> [WHAT TO WORK ON]:
Line filter on the word "BUTTON": copy each matching line from the entries.

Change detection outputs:
════
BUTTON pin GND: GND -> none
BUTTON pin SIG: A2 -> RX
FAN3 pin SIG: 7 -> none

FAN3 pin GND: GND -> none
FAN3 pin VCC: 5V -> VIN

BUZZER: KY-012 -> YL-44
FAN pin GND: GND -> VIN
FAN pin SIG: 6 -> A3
════
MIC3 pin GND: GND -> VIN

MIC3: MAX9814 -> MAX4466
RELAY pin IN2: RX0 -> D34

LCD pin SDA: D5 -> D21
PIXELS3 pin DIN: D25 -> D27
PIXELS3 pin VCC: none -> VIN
════
> [FINISHED EXERCISE]:
BUTTON pin GND: GND -> none
BUTTON pin SIG: A2 -> RX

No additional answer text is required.